▶ Task to carry out: Output every line of the records below as a JSON array of strings, with one string per line and blank lines omitted.

═══ Records for this exercise ═══

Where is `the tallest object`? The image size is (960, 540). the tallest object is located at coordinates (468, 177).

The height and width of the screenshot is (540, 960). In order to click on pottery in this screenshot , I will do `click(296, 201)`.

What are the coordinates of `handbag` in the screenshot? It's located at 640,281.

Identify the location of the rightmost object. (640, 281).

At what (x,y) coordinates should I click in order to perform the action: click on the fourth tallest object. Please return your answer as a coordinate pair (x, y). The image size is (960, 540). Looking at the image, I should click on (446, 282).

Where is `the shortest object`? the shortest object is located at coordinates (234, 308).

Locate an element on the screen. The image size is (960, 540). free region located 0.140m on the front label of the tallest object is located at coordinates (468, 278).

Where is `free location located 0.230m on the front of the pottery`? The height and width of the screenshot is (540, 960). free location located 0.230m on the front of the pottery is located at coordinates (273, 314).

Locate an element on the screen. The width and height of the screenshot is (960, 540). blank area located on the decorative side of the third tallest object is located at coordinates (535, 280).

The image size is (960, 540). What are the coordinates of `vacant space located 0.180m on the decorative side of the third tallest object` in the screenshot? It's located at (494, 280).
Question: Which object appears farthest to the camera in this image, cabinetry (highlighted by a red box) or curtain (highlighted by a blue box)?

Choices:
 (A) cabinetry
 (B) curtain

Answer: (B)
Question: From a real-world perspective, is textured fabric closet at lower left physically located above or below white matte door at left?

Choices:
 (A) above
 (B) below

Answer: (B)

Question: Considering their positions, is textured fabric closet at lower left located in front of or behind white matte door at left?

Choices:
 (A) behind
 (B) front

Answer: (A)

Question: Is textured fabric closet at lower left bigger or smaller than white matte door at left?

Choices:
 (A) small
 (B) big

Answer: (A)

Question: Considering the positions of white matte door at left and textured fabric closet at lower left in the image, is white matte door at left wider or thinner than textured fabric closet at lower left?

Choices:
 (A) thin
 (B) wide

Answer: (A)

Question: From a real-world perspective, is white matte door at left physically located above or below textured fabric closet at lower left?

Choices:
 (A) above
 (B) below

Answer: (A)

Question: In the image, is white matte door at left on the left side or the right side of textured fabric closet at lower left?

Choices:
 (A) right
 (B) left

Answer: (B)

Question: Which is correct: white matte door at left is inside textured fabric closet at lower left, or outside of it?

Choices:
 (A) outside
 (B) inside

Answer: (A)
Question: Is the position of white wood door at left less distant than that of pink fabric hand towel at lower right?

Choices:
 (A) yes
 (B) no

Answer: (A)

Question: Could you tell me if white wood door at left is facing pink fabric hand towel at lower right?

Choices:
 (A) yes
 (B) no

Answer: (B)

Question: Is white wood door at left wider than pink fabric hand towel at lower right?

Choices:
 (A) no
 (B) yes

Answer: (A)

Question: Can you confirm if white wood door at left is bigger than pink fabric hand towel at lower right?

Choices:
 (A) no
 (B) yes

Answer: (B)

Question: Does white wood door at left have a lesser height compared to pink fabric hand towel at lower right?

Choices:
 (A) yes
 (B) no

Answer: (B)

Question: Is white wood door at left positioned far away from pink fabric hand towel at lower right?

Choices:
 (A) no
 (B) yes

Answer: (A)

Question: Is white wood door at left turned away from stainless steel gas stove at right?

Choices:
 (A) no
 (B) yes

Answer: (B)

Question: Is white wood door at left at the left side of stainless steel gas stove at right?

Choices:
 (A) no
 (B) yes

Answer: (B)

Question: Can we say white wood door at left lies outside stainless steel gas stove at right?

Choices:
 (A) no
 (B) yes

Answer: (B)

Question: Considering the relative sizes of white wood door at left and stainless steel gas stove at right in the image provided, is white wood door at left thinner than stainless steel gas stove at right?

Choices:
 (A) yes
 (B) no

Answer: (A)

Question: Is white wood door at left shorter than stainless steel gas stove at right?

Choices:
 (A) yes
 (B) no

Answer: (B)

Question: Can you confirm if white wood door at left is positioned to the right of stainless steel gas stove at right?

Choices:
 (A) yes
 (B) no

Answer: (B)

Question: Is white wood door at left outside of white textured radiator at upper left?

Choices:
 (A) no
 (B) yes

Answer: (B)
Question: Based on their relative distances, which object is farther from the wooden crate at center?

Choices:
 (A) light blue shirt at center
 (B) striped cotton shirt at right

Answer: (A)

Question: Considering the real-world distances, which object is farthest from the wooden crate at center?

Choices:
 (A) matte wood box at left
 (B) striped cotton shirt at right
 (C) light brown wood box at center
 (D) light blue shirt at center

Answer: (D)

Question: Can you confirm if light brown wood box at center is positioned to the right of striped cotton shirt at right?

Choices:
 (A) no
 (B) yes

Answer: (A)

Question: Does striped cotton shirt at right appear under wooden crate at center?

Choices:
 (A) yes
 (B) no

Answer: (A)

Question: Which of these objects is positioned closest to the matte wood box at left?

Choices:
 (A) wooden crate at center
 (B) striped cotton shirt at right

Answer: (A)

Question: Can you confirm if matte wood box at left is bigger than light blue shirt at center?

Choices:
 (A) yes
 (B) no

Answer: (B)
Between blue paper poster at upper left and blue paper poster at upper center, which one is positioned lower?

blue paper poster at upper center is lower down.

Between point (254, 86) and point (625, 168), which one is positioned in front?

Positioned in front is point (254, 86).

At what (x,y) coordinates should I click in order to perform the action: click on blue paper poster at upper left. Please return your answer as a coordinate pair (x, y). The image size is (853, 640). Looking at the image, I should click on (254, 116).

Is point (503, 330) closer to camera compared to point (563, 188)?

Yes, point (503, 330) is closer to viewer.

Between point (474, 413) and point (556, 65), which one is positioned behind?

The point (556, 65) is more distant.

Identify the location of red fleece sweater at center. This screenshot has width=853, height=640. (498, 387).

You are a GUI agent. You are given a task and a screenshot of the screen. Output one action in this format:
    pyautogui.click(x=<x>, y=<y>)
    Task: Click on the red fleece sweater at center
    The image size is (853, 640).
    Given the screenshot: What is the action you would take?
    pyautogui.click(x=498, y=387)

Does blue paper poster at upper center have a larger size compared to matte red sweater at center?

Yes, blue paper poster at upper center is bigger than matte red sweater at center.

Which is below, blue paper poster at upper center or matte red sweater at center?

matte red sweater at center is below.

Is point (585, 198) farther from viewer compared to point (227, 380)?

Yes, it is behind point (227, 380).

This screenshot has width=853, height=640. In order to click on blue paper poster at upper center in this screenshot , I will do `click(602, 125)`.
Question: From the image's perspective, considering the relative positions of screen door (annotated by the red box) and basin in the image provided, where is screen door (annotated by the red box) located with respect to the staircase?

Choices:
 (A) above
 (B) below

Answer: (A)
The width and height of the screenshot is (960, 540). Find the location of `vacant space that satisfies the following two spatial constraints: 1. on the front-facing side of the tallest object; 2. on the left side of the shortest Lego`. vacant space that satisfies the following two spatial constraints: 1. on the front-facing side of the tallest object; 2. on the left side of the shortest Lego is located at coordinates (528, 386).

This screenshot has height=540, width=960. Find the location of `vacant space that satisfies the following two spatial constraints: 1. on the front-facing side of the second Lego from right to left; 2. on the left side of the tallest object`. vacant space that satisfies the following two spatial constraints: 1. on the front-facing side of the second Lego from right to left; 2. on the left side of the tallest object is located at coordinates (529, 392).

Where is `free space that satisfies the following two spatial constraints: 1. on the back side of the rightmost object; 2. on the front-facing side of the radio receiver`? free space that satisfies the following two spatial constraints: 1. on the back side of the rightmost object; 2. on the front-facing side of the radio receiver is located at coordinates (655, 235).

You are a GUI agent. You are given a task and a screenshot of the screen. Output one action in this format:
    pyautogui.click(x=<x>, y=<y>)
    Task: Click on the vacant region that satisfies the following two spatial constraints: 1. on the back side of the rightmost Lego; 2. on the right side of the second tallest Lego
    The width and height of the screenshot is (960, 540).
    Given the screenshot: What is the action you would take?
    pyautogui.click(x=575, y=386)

═══

▶ Solution to the exercise:
[
  "Where is `the tallest object`? The image size is (960, 540). the tallest object is located at coordinates (468, 177).",
  "The height and width of the screenshot is (540, 960). In order to click on pottery in this screenshot , I will do `click(296, 201)`.",
  "What are the coordinates of `handbag` in the screenshot? It's located at 640,281.",
  "Identify the location of the rightmost object. (640, 281).",
  "At what (x,y) coordinates should I click in order to perform the action: click on the fourth tallest object. Please return your answer as a coordinate pair (x, y). The image size is (960, 540). Looking at the image, I should click on (446, 282).",
  "Where is `the shortest object`? the shortest object is located at coordinates (234, 308).",
  "Locate an element on the screen. The image size is (960, 540). free region located 0.140m on the front label of the tallest object is located at coordinates (468, 278).",
  "Where is `free location located 0.230m on the front of the pottery`? The height and width of the screenshot is (540, 960). free location located 0.230m on the front of the pottery is located at coordinates (273, 314).",
  "Locate an element on the screen. The width and height of the screenshot is (960, 540). blank area located on the decorative side of the third tallest object is located at coordinates (535, 280).",
  "The image size is (960, 540). What are the coordinates of `vacant space located 0.180m on the decorative side of the third tallest object` in the screenshot? It's located at (494, 280).",
  "Question: Which object appears farthest to the camera in this image, cabinetry (highlighted by a red box) or curtain (highlighted by a blue box)?",
  "Choices:",
  " (A) cabinetry",
  " (B) curtain",
  "Answer: (B)",
  "Question: From a real-world perspective, is textured fabric closet at lower left physically located above or below white matte door at left?",
  "Choices:",
  " (A) above",
  " (B) below",
  "Answer: (B)",
  "Question: Considering their positions, is textured fabric closet at lower left located in front of or behind white matte door at left?",
  "Choices:",
  " (A) behind",
  " (B) front",
  "Answer: (A)",
  "Question: Is textured fabric closet at lower left bigger or smaller than white matte door at left?",
  "Choices:",
  " (A) small",
  " (B) big",
  "Answer: (A)",
  "Question: Considering the positions of white matte door at left and textured fabric closet at lower left in the image, is white matte door at left wider or thinner than textured fabric closet at lower left?",
  "Choices:",
  " (A) thin",
  " (B) wide",
  "Answer: (A)",
  "Question: From a real-world perspective, is white matte door at left physically located above or below textured fabric closet at lower left?",
  "Choices:",
  " (A) above",
  " (B) below",
  "Answer: (A)",
  "Question: In the image, is white matte door at left on the left side or the right side of textured fabric closet at lower left?",
  "Choices:",
  " (A) right",
  " (B) left",
  "Answer: (B)",
  "Question: Which is correct: white matte door at left is inside textured fabric closet at lower left, or outside of it?",
  "Choices:",
  " (A) outside",
  " (B) inside",
  "Answer: (A)",
  "Question: Is the position of white wood door at left less distant than that of pink fabric hand towel at lower right?",
  "Choices:",
  " (A) yes",
  " (B) no",
  "Answer: (A)",
  "Question: Could you tell me if white wood door at left is facing pink fabric hand towel at lower right?",
  "Choices:",
  " (A) yes",
  " (B) no",
  "Answer: (B)",
  "Question: Is white wood door at left wider than pink fabric hand towel at lower right?",
  "Choices:",
  " (A) no",
  " (B) yes",
  "Answer: (A)",
  "Question: Can you confirm if white wood door at left is bigger than pink fabric hand towel at lower right?",
  "Choices:",
  " (A) no",
  " (B) yes",
  "Answer: (B)",
  "Question: Does white wood door at left have a lesser height compared to pink fabric hand towel at lower right?",
  "Choices:",
  " (A) yes",
  " (B) no",
  "Answer: (B)",
  "Question: Is white wood door at left positioned far away from pink fabric hand towel at lower right?",
  "Choices:",
  " (A) no",
  " (B) yes",
  "Answer: (A)",
  "Question: Is white wood door at left turned away from stainless steel gas stove at right?",
  "Choices:",
  " (A) no",
  " (B) yes",
  "Answer: (B)",
  "Question: Is white wood door at left at the left side of stainless steel gas stove at right?",
  "Choices:",
  " (A) no",
  " (B) yes",
  "Answer: (B)",
  "Question: Can we say white wood door at left lies outside stainless steel gas stove at right?",
  "Choices:",
  " (A) no",
  " (B) yes",
  "Answer: (B)",
  "Question: Considering the relative sizes of white wood door at left and stainless steel gas stove at right in the image provided, is white wood door at left thinner than stainless steel gas stove at right?",
  "Choices:",
  " (A) yes",
  " (B) no",
  "Answer: (A)",
  "Question: Is white wood door at left shorter than stainless steel gas stove at right?",
  "Choices:",
  " (A) yes",
  " (B) no",
  "Answer: (B)",
  "Question: Can you confirm if white wood door at left is positioned to the right of stainless steel gas stove at right?",
  "Choices:",
  " (A) yes",
  " (B) no",
  "Answer: (B)",
  "Question: Is white wood door at left outside of white textured radiator at upper left?",
  "Choices:",
  " (A) no",
  " (B) yes",
  "Answer: (B)",
  "Question: Based on their relative distances, which object is farther from the wooden crate at center?",
  "Choices:",
  " (A) light blue shirt at center",
  " (B) striped cotton shirt at right",
  "Answer: (A)",
  "Question: Considering the real-world distances, which object is farthest from the wooden crate at center?",
  "Choices:",
  " (A) matte wood box at left",
  " (B) striped cotton shirt at right",
  " (C) light brown wood box at center",
  " (D) light blue shirt at center",
  "Answer: (D)",
  "Question: Can you confirm if light brown wood box at center is positioned to the right of striped cotton shirt at right?",
  "Choices:",
  " (A) no",
  " (B) yes",
  "Answer: (A)",
  "Question: Does striped cotton shirt at right appear under wooden crate at center?",
  "Choices:",
  " (A) yes",
  " (B) no",
  "Answer: (A)",
  "Question: Which of these objects is positioned closest to the matte wood box at left?",
  "Choices:",
  " (A) wooden crate at center",
  " (B) striped cotton shirt at right",
  "Answer: (A)",
  "Question: Can you confirm if matte wood box at left is bigger than light blue shirt at center?",
  "Choices:",
  " (A) yes",
  " (B) no",
  "Answer: (B)",
  "Between blue paper poster at upper left and blue paper poster at upper center, which one is positioned lower?",
  "blue paper poster at upper center is lower down.",
  "Between point (254, 86) and point (625, 168), which one is positioned in front?",
  "Positioned in front is point (254, 86).",
  "At what (x,y) coordinates should I click in order to perform the action: click on blue paper poster at upper left. Please return your answer as a coordinate pair (x, y). The image size is (853, 640). Looking at the image, I should click on (254, 116).",
  "Is point (503, 330) closer to camera compared to point (563, 188)?",
  "Yes, point (503, 330) is closer to viewer.",
  "Between point (474, 413) and point (556, 65), which one is positioned behind?",
  "The point (556, 65) is more distant.",
  "Identify the location of red fleece sweater at center. This screenshot has width=853, height=640. (498, 387).",
  "You are a GUI agent. You are given a task and a screenshot of the screen. Output one action in this format:",
  "    pyautogui.click(x=<x>, y=<y>)",
  "    Task: Click on the red fleece sweater at center",
  "    The image size is (853, 640).",
  "    Given the screenshot: What is the action you would take?",
  "    pyautogui.click(x=498, y=387)",
  "Does blue paper poster at upper center have a larger size compared to matte red sweater at center?",
  "Yes, blue paper poster at upper center is bigger than matte red sweater at center.",
  "Which is below, blue paper poster at upper center or matte red sweater at center?",
  "matte red sweater at center is below.",
  "Is point (585, 198) farther from viewer compared to point (227, 380)?",
  "Yes, it is behind point (227, 380).",
  "This screenshot has width=853, height=640. In order to click on blue paper poster at upper center in this screenshot , I will do `click(602, 125)`.",
  "Question: From the image's perspective, considering the relative positions of screen door (annotated by the red box) and basin in the image provided, where is screen door (annotated by the red box) located with respect to the staircase?",
  "Choices:",
  " (A) above",
  " (B) below",
  "Answer: (A)",
  "The width and height of the screenshot is (960, 540). Find the location of `vacant space that satisfies the following two spatial constraints: 1. on the front-facing side of the tallest object; 2. on the left side of the shortest Lego`. vacant space that satisfies the following two spatial constraints: 1. on the front-facing side of the tallest object; 2. on the left side of the shortest Lego is located at coordinates (528, 386).",
  "This screenshot has height=540, width=960. Find the location of `vacant space that satisfies the following two spatial constraints: 1. on the front-facing side of the second Lego from right to left; 2. on the left side of the tallest object`. vacant space that satisfies the following two spatial constraints: 1. on the front-facing side of the second Lego from right to left; 2. on the left side of the tallest object is located at coordinates (529, 392).",
  "Where is `free space that satisfies the following two spatial constraints: 1. on the back side of the rightmost object; 2. on the front-facing side of the radio receiver`? free space that satisfies the following two spatial constraints: 1. on the back side of the rightmost object; 2. on the front-facing side of the radio receiver is located at coordinates (655, 235).",
  "You are a GUI agent. You are given a task and a screenshot of the screen. Output one action in this format:",
  "    pyautogui.click(x=<x>, y=<y>)",
  "    Task: Click on the vacant region that satisfies the following two spatial constraints: 1. on the back side of the rightmost Lego; 2. on the right side of the second tallest Lego",
  "    The width and height of the screenshot is (960, 540).",
  "    Given the screenshot: What is the action you would take?",
  "    pyautogui.click(x=575, y=386)"
]